**What is expected**
Your reply should hold the line containing "IC1 pin GP0: +3V3 -> NET6" and every later line of the records, reproduced exactly, and no other lines.

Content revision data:
····················

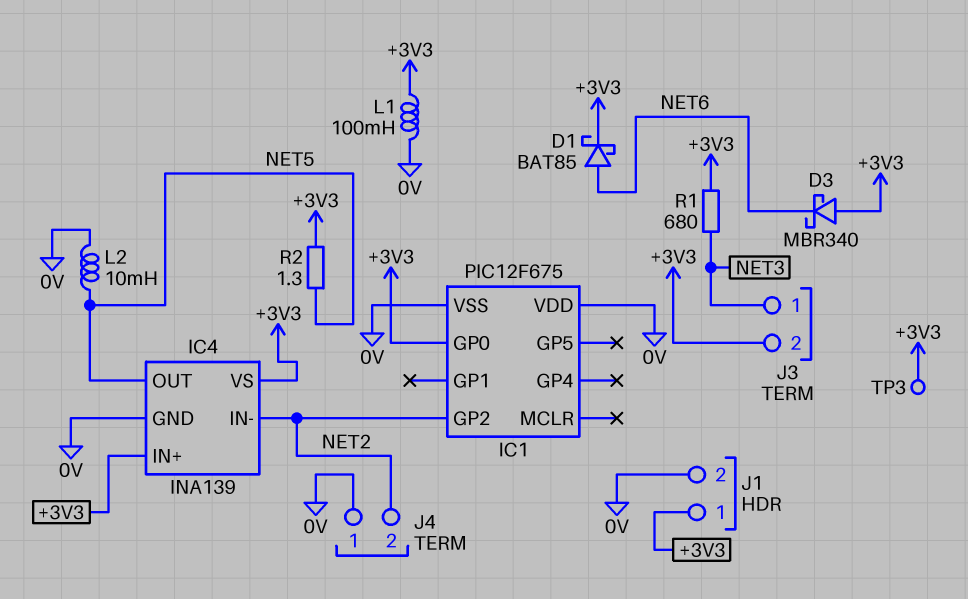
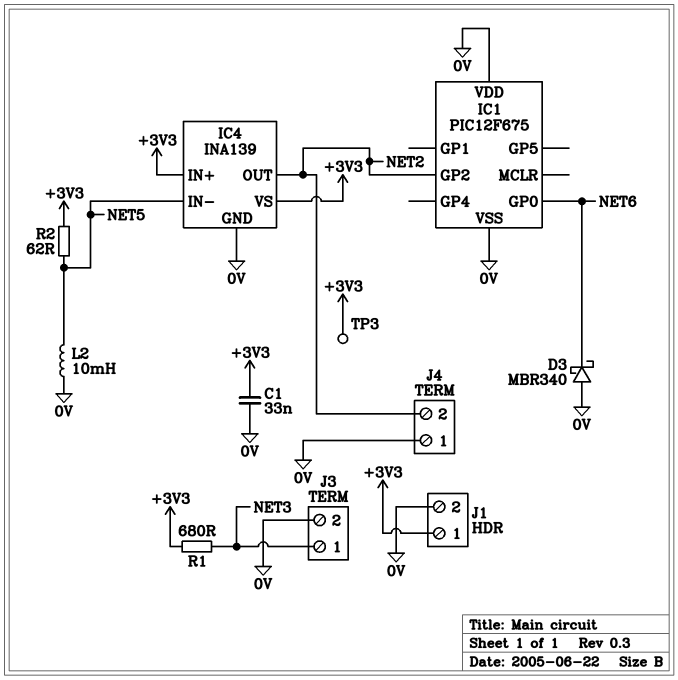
C1: none -> 33nF (+3V3, 0V)
D1: schottky BAT85 (A NET6, K +3V3) -> none
D3: schottky MBR340 (A +3V3, K NET6) -> schottky MBR340 (A 0V, K NET6)
IC1 pin GP0: +3V3 -> NET6
IC4 pin IN-: NET2 -> NET5
IC4 pin OUT: NET5 -> NET2
J3 pin 2: +3V3 -> 0V
L1: 100mH (+3V3, 0V) -> none
R2: 1.3 (+3V3, NET5) -> 62 (+3V3, NET5)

····················

**Reply to the exercise**
IC1 pin GP0: +3V3 -> NET6
IC4 pin IN-: NET2 -> NET5
IC4 pin OUT: NET5 -> NET2
J3 pin 2: +3V3 -> 0V
L1: 100mH (+3V3, 0V) -> none
R2: 1.3 (+3V3, NET5) -> 62 (+3V3, NET5)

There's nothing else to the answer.